PROMPT: Write out the data word for word, taking care that no picture is carried over.

INFORMATION PROVIDED:
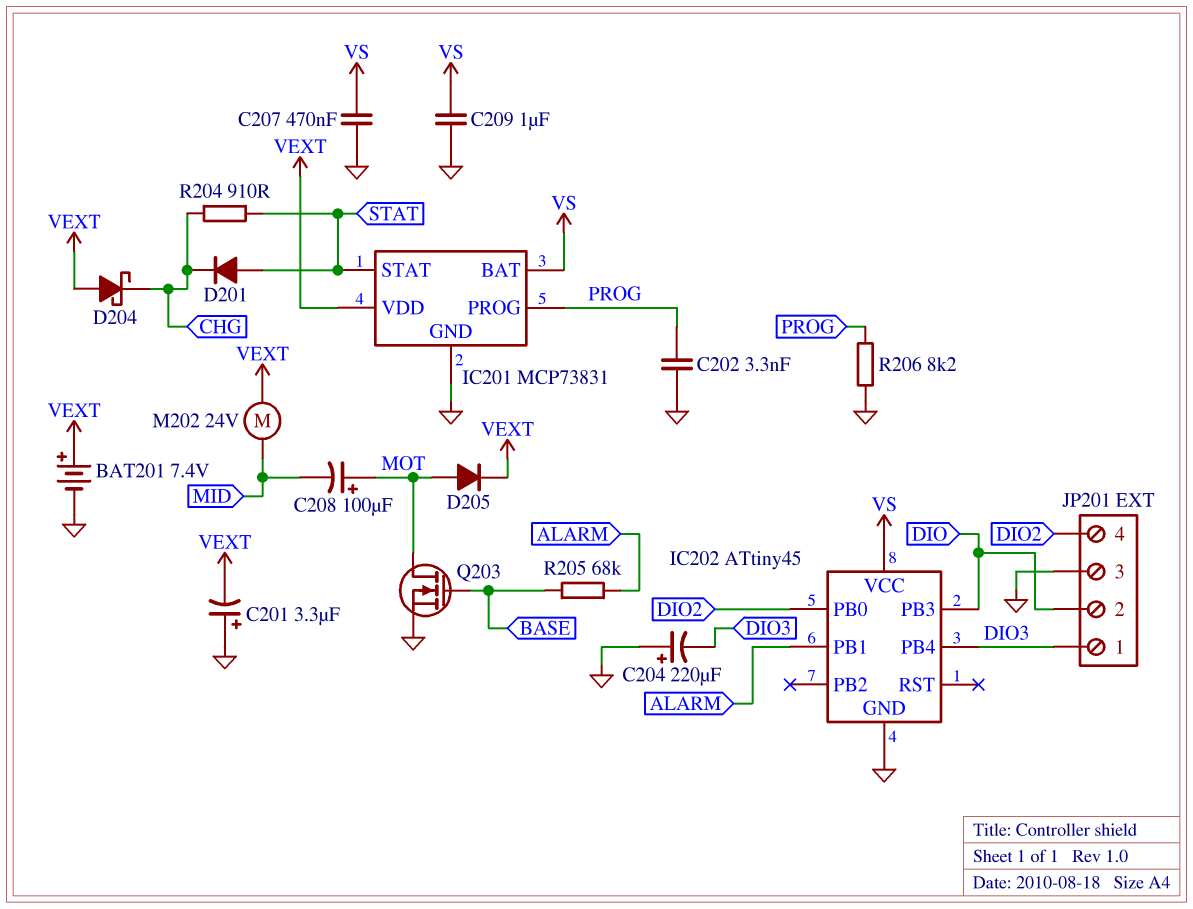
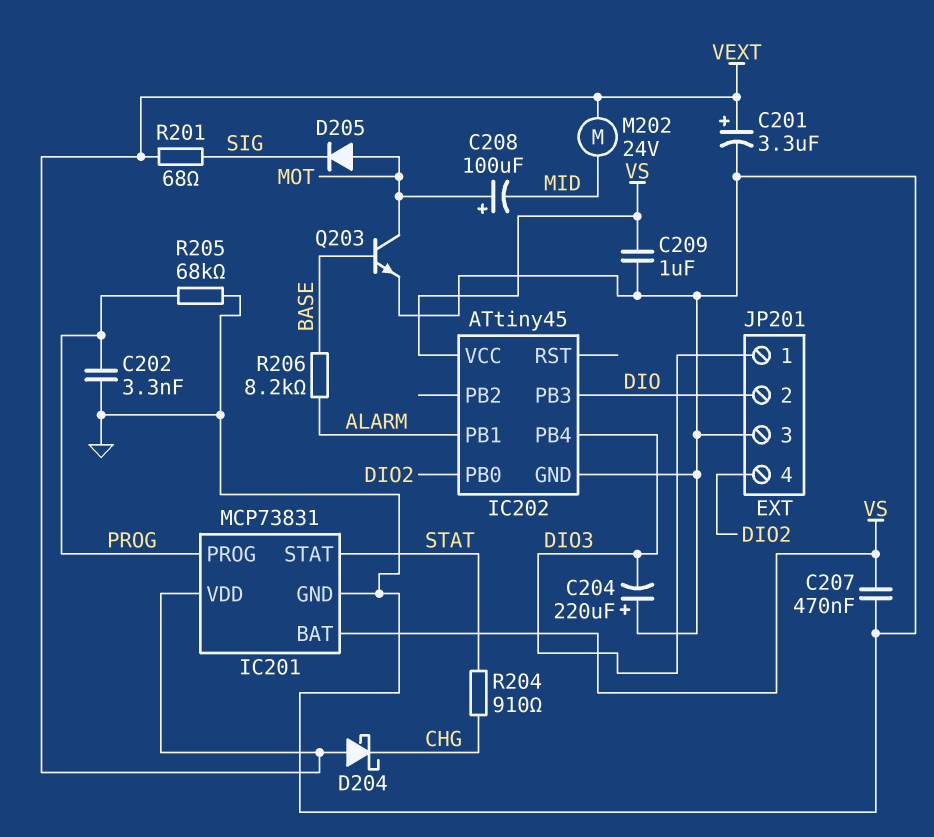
BAT201: 7.4V (plus VEXT, minus GND) -> none
C201: 3.3uF (plus GND, minus VEXT) -> 3.3uF (plus VEXT, minus GND)
D201: diode (A STAT, K CHG) -> none
D205: diode (A MOT, K VEXT) -> diode (A MOT, K SIG)
Q203: NMOS (G BASE, D MOT, S GND) -> NPN (B BASE, C MOT, E GND)
R201: none -> 68 (SIG, VEXT)
R205: 68k (ALARM, BASE) -> 68k (GND, PROG)
R206: 8.2k (GND, PROG) -> 8.2k (ALARM, BASE)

ANSWER FOR THE TASK:
BAT201: 7.4V (plus VEXT, minus GND) -> none
C201: 3.3uF (plus GND, minus VEXT) -> 3.3uF (plus VEXT, minus GND)
D201: diode (A STAT, K CHG) -> none
D205: diode (A MOT, K VEXT) -> diode (A MOT, K SIG)
Q203: NMOS (G BASE, D MOT, S GND) -> NPN (B BASE, C MOT, E GND)
R201: none -> 68 (SIG, VEXT)
R205: 68k (ALARM, BASE) -> 68k (GND, PROG)
R206: 8.2k (GND, PROG) -> 8.2k (ALARM, BASE)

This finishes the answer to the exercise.